▶ _TASK DETAILS_
Search the records for lines that contain the word "none". Copy them all.

▶ _SOURCE DATA_
========
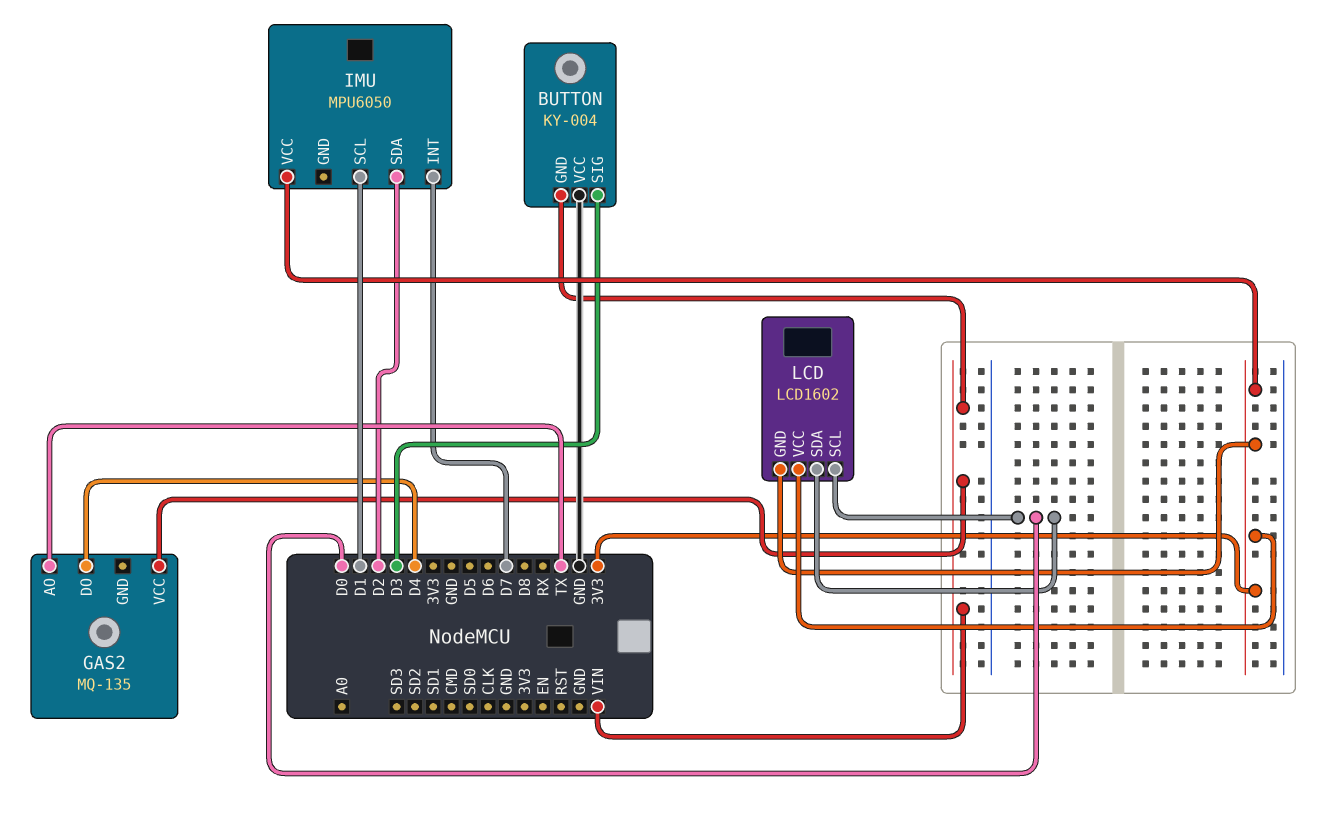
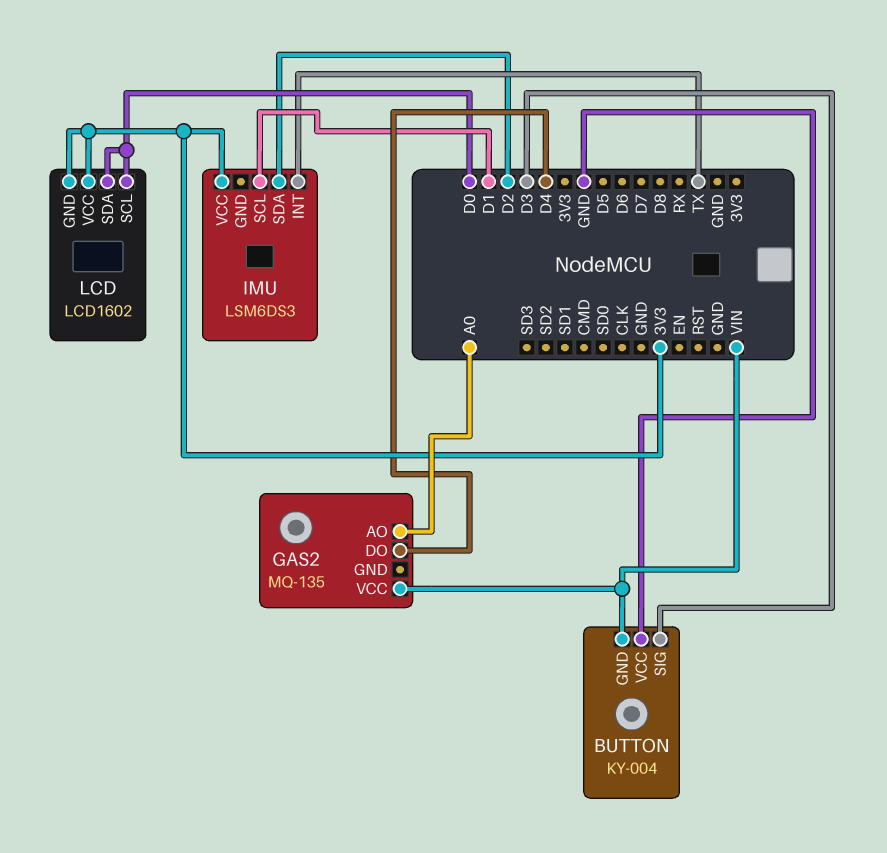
GAS2 pin AO: TX -> A0
IMU: MPU6050 -> LSM6DS3
IMU pin INT: D7 -> TX

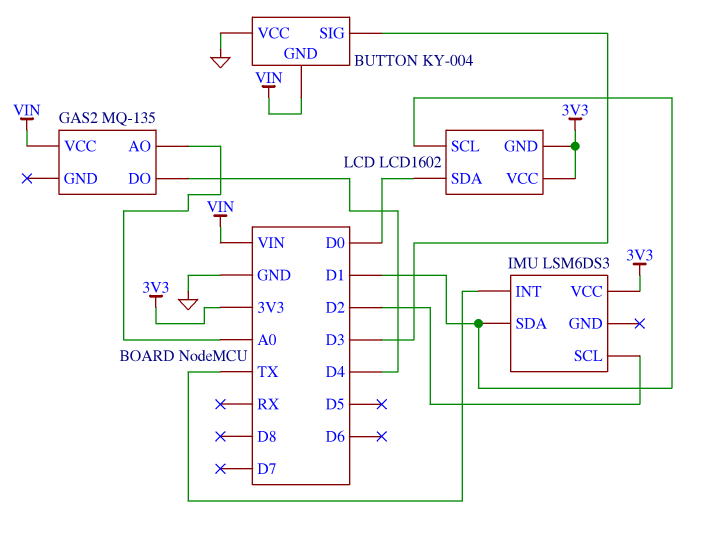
IMU pin SCL: D1 -> D2
IMU pin SDA: D2 -> D1
LCD pin SCL: D0 -> D1

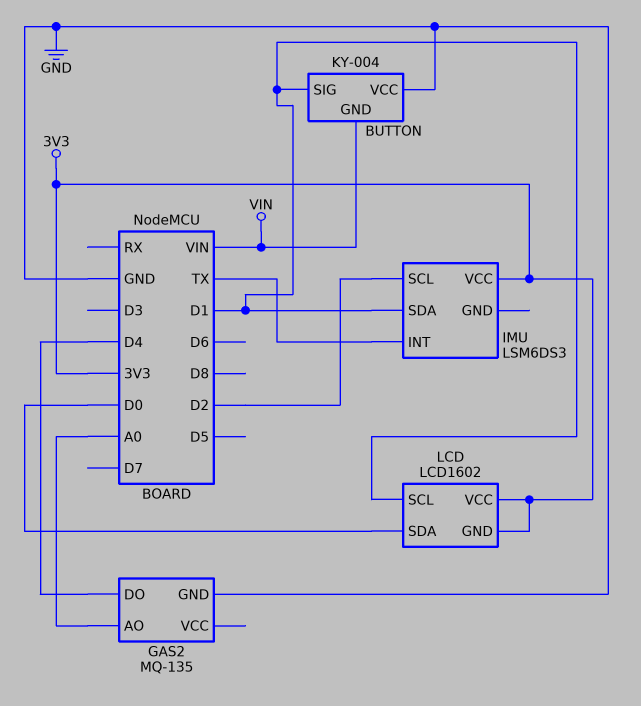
BUTTON pin SIG: D3 -> D1
GAS2 pin GND: none -> GND
GAS2 pin VCC: VIN -> none

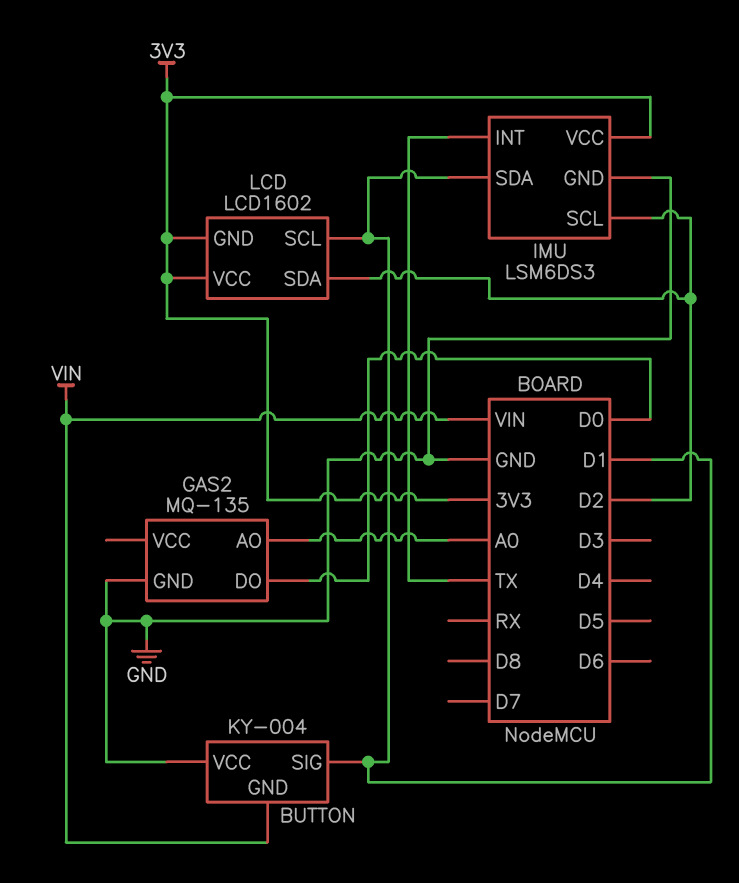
GAS2 pin DO: D4 -> D0
IMU pin GND: none -> GND
LCD pin SDA: D0 -> D2

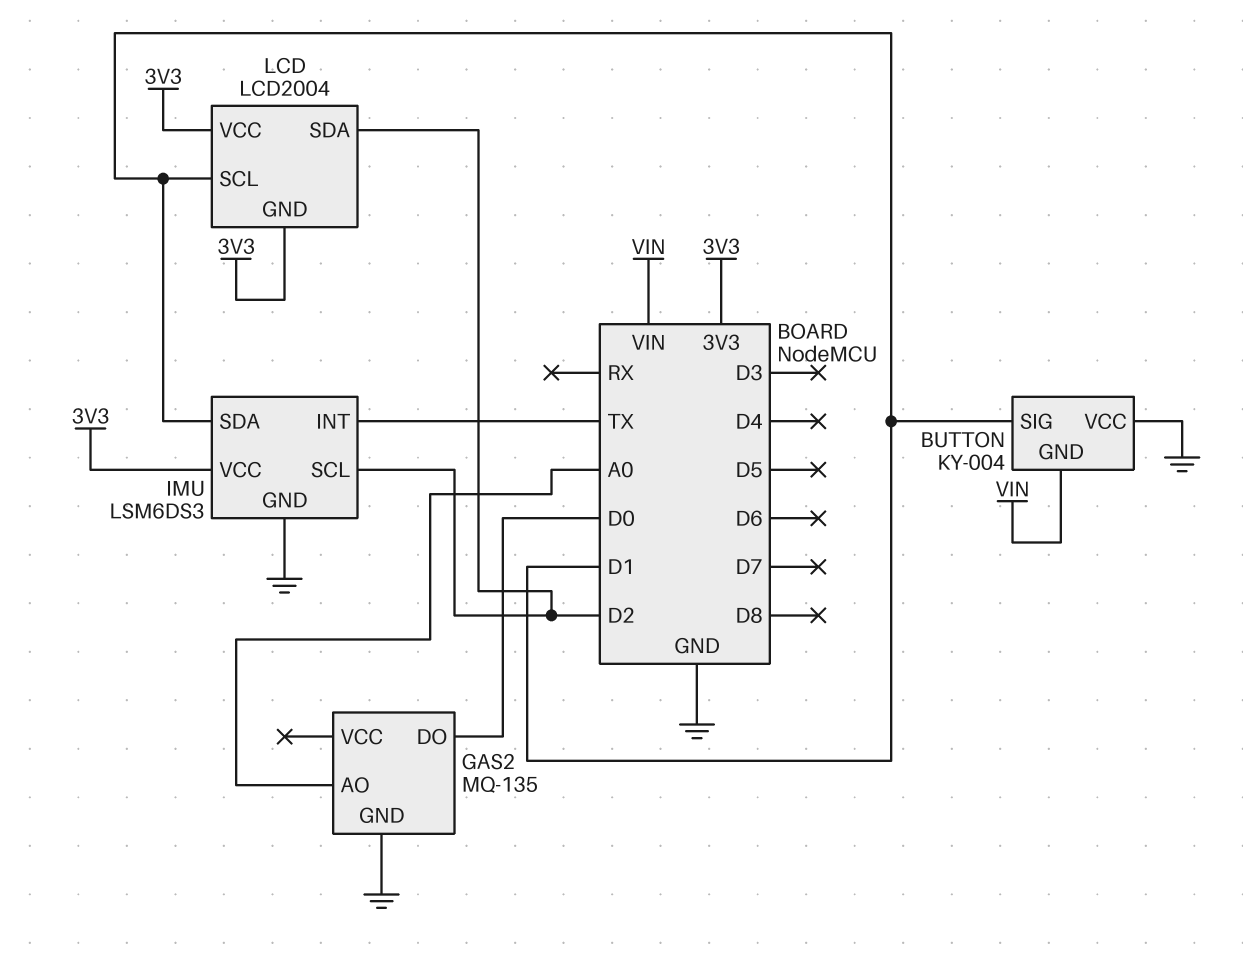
LCD: LCD1602 -> LCD2004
========
▶ _RESPONSE BELOW_
GAS2 pin GND: none -> GND
GAS2 pin VCC: VIN -> none
IMU pin GND: none -> GND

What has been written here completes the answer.